== Information given
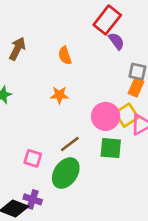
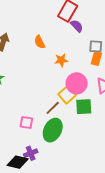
orange star: (59, 95) -> (61, 60), moved
yellow square: (127, 115) -> (67, 95), moved
purple cross: (33, 199) -> (31, 153), turned -32

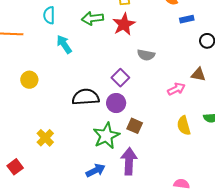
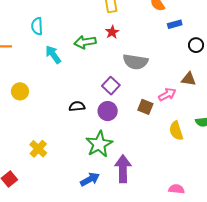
green arrow: (92, 18) -> (85, 42), moved
red star: (124, 24) -> (112, 32), size x0.6
gray semicircle: (146, 55) -> (135, 62), size x1.4
black semicircle: (86, 97) -> (77, 106), size x0.6
brown square: (135, 126) -> (145, 107), moved

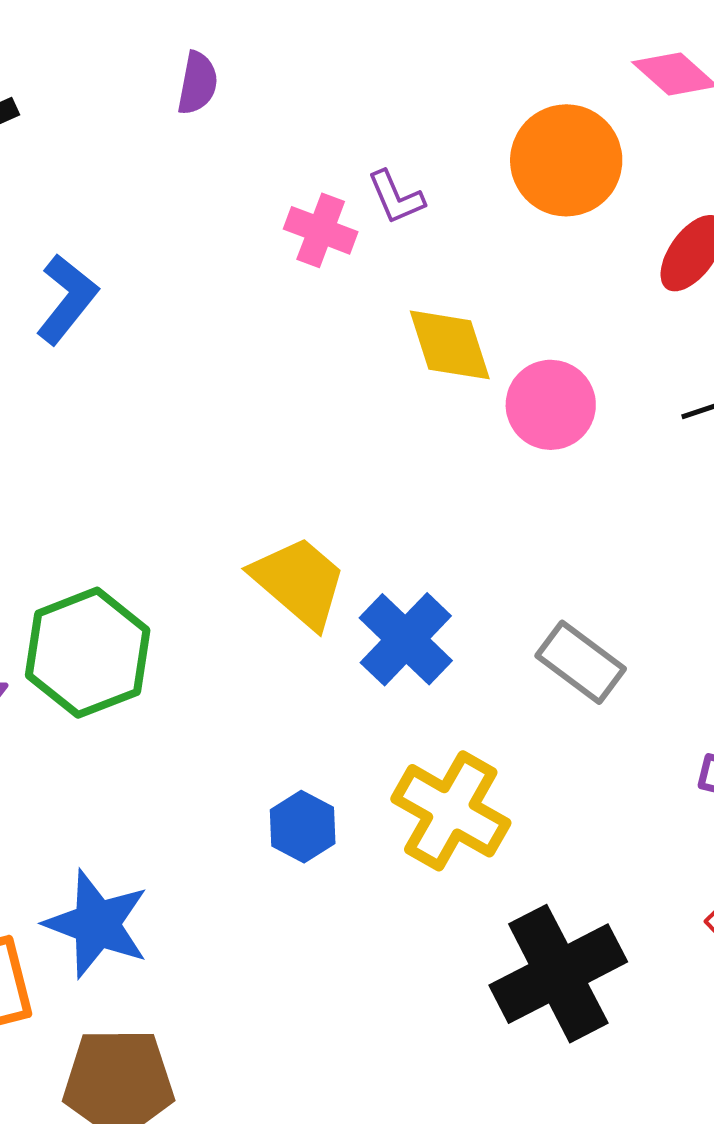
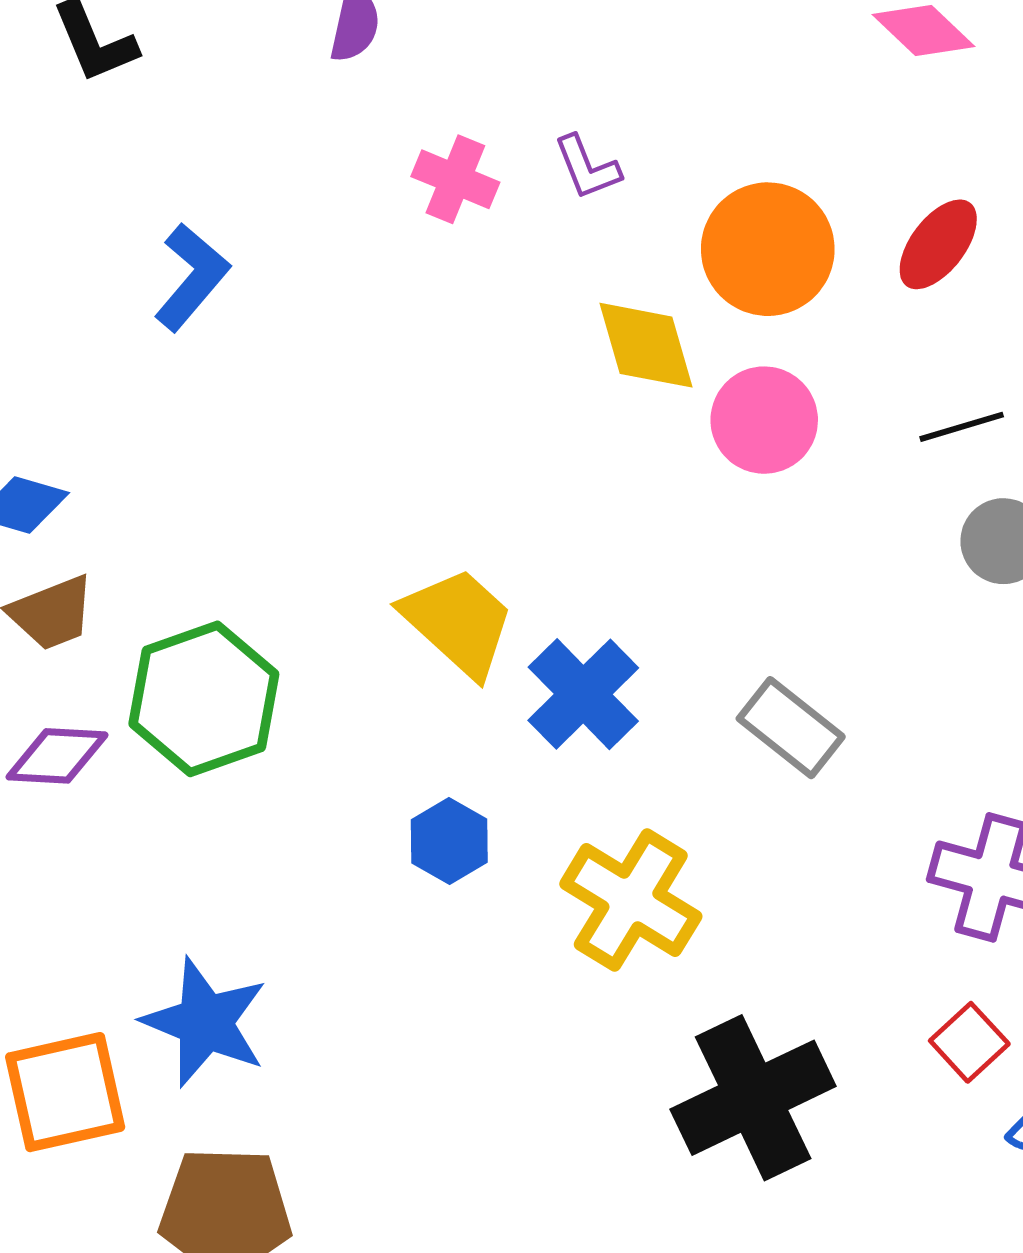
orange circle: (566, 160) -> (768, 249), moved
pink cross: (321, 230) -> (455, 179), moved
blue hexagon: (303, 827) -> (449, 841), moved

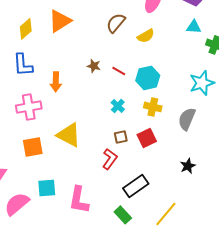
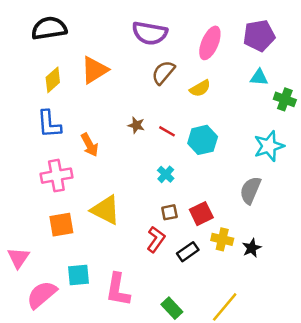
orange arrow: (56, 82) -> (90, 145), turned -30
yellow cross: (153, 107) -> (222, 239), moved
black rectangle: (136, 186) -> (188, 252), moved, size x0.7

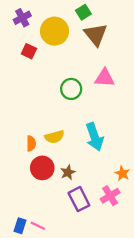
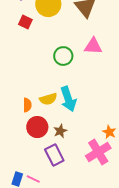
cyan arrow: (95, 137) -> (68, 99), moved
pink cross: (110, 196) -> (98, 152), size x1.4
purple rectangle: (79, 199) -> (54, 155), moved

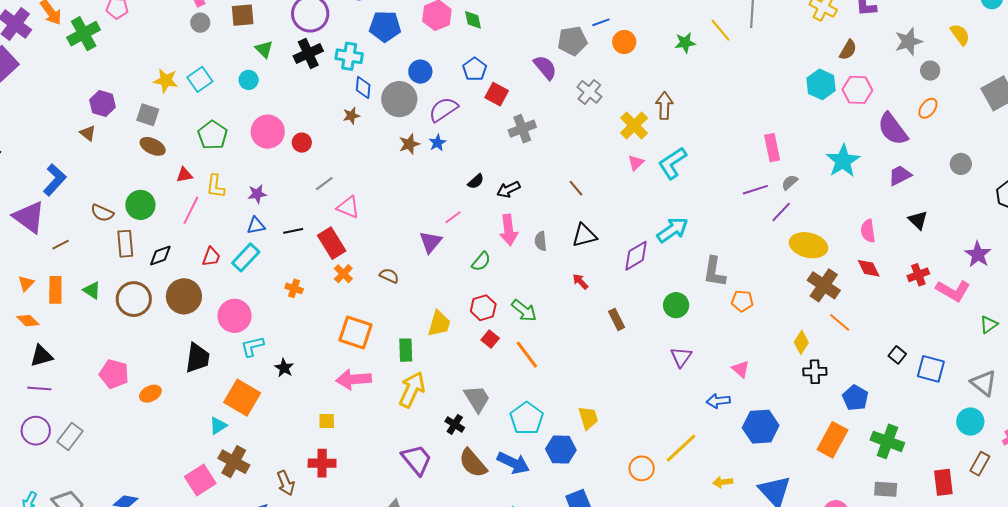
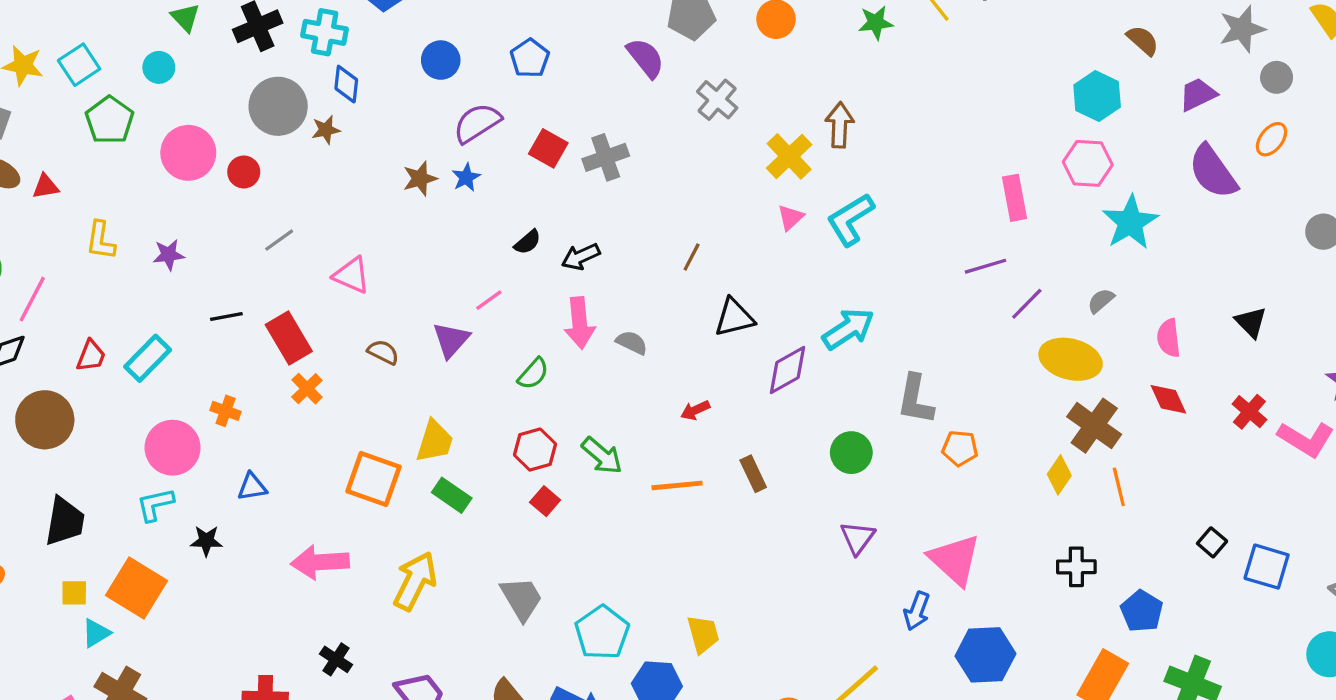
brown semicircle: (848, 50) -> (1143, 40), turned -80
pink hexagon: (857, 90) -> (1088, 163), moved
red square: (497, 94) -> (548, 148), moved
gray circle: (399, 99) -> (278, 106), moved
green pentagon: (213, 135) -> (110, 120), moved
red triangle: (184, 175) -> (46, 187), moved
purple trapezoid: (900, 175) -> (1198, 94), moved
gray semicircle: (790, 182) -> (1101, 301), moved
brown line: (576, 188) -> (692, 257), turned 66
pink triangle: (348, 207) -> (352, 275), moved
pink line: (191, 210) -> (32, 299), moved
blue triangle: (256, 225) -> (252, 487), moved
black triangle: (584, 235) -> (734, 317), moved
gray semicircle: (541, 241) -> (632, 343), turned 120
red cross: (918, 275) -> (1249, 412), turned -30
brown semicircle: (389, 276) -> (383, 352), moved
red arrow: (580, 282) -> (695, 410), turned -72
pink circle: (235, 316) -> (173, 448), moved
orange line: (840, 322) -> (1119, 487), turned 35
yellow trapezoid: (439, 324) -> (435, 441), moved
orange square: (355, 333) -> (373, 479), moved
yellow diamond: (801, 342) -> (1059, 475), moved
green rectangle: (406, 350) -> (452, 495), moved, turned -55
orange line: (527, 355) -> (677, 485), moved, turned -60
black star: (284, 368) -> (206, 541), turned -30
pink triangle: (741, 369) -> (955, 560), size x1.8
blue arrow: (718, 401) -> (917, 611), turned -65
yellow square: (327, 421) -> (74, 593), moved
black cross: (455, 424) -> (336, 659), moved

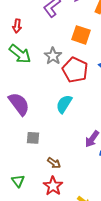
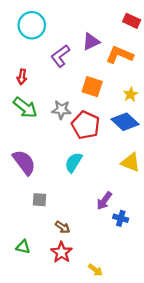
gray star: (53, 56) -> (61, 110), turned -30
green triangle: (18, 181) -> (23, 247), turned -40

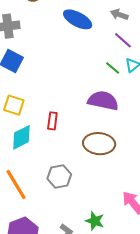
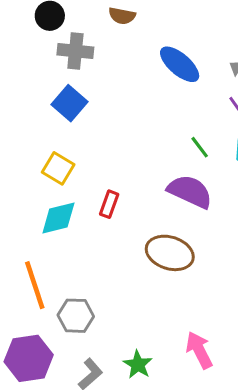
green line: (113, 68) -> (200, 147), moved
gray hexagon: (59, 176) -> (76, 316), moved

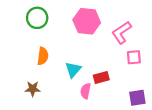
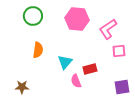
brown star: (33, 89) -> (22, 87), moved
pink semicircle: (86, 91) -> (76, 81), turned -32

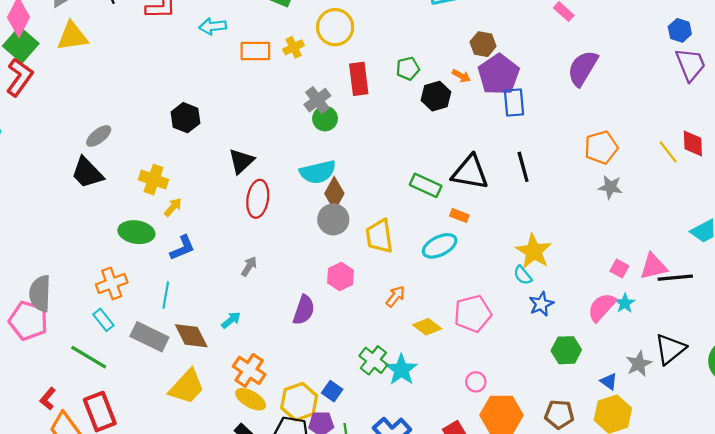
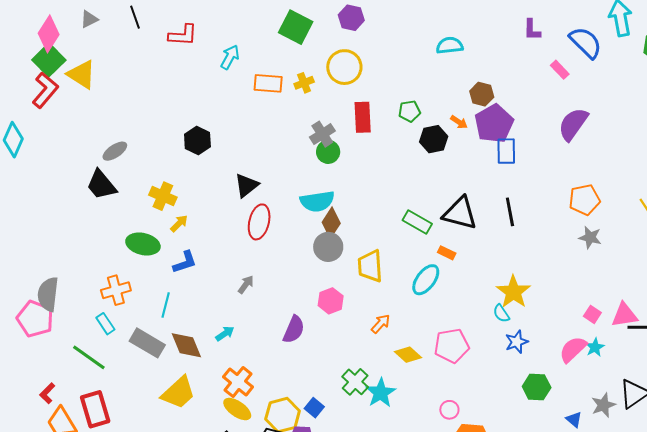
cyan arrow: (213, 26) -> (230, 57), turned 120
yellow triangle: (72, 36) -> (81, 75), moved, turned 36
cyan ellipse: (440, 246) -> (426, 280), turned -32

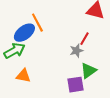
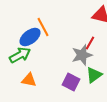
gray star: (76, 51) -> (82, 55), size x1.5
purple square: (75, 85) -> (71, 82), moved, turned 36

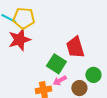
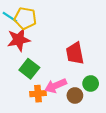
green square: (56, 64) -> (29, 69), moved
pink arrow: (60, 81) -> (56, 86), size x1.5

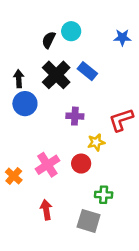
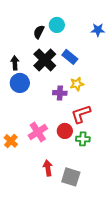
red L-shape: (121, 120) -> (81, 114), moved
yellow star: (96, 142) -> (77, 84), moved
green cross: (104, 195) -> (83, 139), moved
red arrow: (46, 210) -> (48, 168), moved

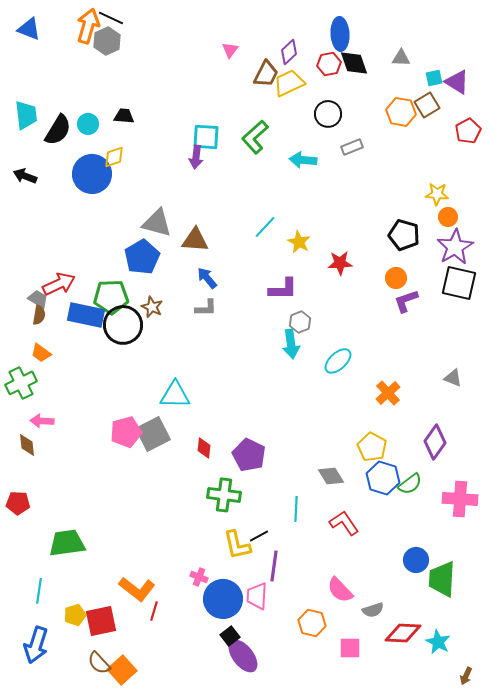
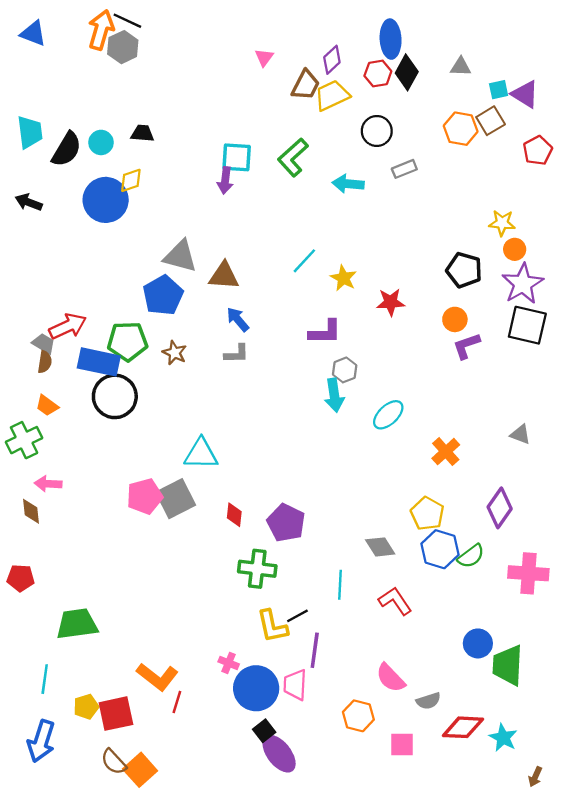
black diamond: (354, 63) -> (407, 72), turned 48
black circle: (123, 325) -> (115, 396), moved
====
To do: What is needed is the whole listing again, set down exactly, without its pictures.

Final answer:
orange star: (59, 95) -> (61, 60), moved
yellow square: (127, 115) -> (67, 95), moved
purple cross: (33, 199) -> (31, 153), turned -32

green arrow: (92, 18) -> (85, 42), moved
red star: (124, 24) -> (112, 32), size x0.6
gray semicircle: (146, 55) -> (135, 62), size x1.4
black semicircle: (86, 97) -> (77, 106), size x0.6
brown square: (135, 126) -> (145, 107), moved

orange circle: (566, 160) -> (768, 249), moved
pink cross: (321, 230) -> (455, 179), moved
blue hexagon: (303, 827) -> (449, 841), moved

orange arrow: (56, 82) -> (90, 145), turned -30
yellow cross: (153, 107) -> (222, 239), moved
black rectangle: (136, 186) -> (188, 252), moved, size x0.7

cyan arrow: (95, 137) -> (68, 99), moved
pink cross: (110, 196) -> (98, 152), size x1.4
purple rectangle: (79, 199) -> (54, 155), moved

brown semicircle: (848, 50) -> (1143, 40), turned -80
pink hexagon: (857, 90) -> (1088, 163), moved
red square: (497, 94) -> (548, 148), moved
gray circle: (399, 99) -> (278, 106), moved
green pentagon: (213, 135) -> (110, 120), moved
red triangle: (184, 175) -> (46, 187), moved
purple trapezoid: (900, 175) -> (1198, 94), moved
gray semicircle: (790, 182) -> (1101, 301), moved
brown line: (576, 188) -> (692, 257), turned 66
pink triangle: (348, 207) -> (352, 275), moved
pink line: (191, 210) -> (32, 299), moved
blue triangle: (256, 225) -> (252, 487), moved
black triangle: (584, 235) -> (734, 317), moved
gray semicircle: (541, 241) -> (632, 343), turned 120
red cross: (918, 275) -> (1249, 412), turned -30
brown semicircle: (389, 276) -> (383, 352), moved
red arrow: (580, 282) -> (695, 410), turned -72
pink circle: (235, 316) -> (173, 448), moved
orange line: (840, 322) -> (1119, 487), turned 35
yellow trapezoid: (439, 324) -> (435, 441), moved
orange square: (355, 333) -> (373, 479), moved
yellow diamond: (801, 342) -> (1059, 475), moved
green rectangle: (406, 350) -> (452, 495), moved, turned -55
orange line: (527, 355) -> (677, 485), moved, turned -60
black star: (284, 368) -> (206, 541), turned -30
pink triangle: (741, 369) -> (955, 560), size x1.8
blue arrow: (718, 401) -> (917, 611), turned -65
yellow square: (327, 421) -> (74, 593), moved
black cross: (455, 424) -> (336, 659), moved

gray star: (53, 56) -> (61, 110), turned -30
green triangle: (18, 181) -> (23, 247), turned -40

green line: (113, 68) -> (200, 147), moved
gray hexagon: (59, 176) -> (76, 316), moved

brown star: (33, 89) -> (22, 87), moved
pink semicircle: (86, 91) -> (76, 81), turned -32

cyan arrow: (213, 26) -> (230, 57), turned 120
yellow triangle: (72, 36) -> (81, 75), moved, turned 36
cyan ellipse: (440, 246) -> (426, 280), turned -32

gray star: (76, 51) -> (82, 55), size x1.5
purple square: (75, 85) -> (71, 82), moved, turned 36

green square: (56, 64) -> (29, 69), moved
pink arrow: (60, 81) -> (56, 86), size x1.5

red L-shape: (121, 120) -> (81, 114), moved
yellow star: (96, 142) -> (77, 84), moved
green cross: (104, 195) -> (83, 139), moved
red arrow: (46, 210) -> (48, 168), moved

black diamond: (354, 63) -> (407, 72), turned 48
black circle: (123, 325) -> (115, 396), moved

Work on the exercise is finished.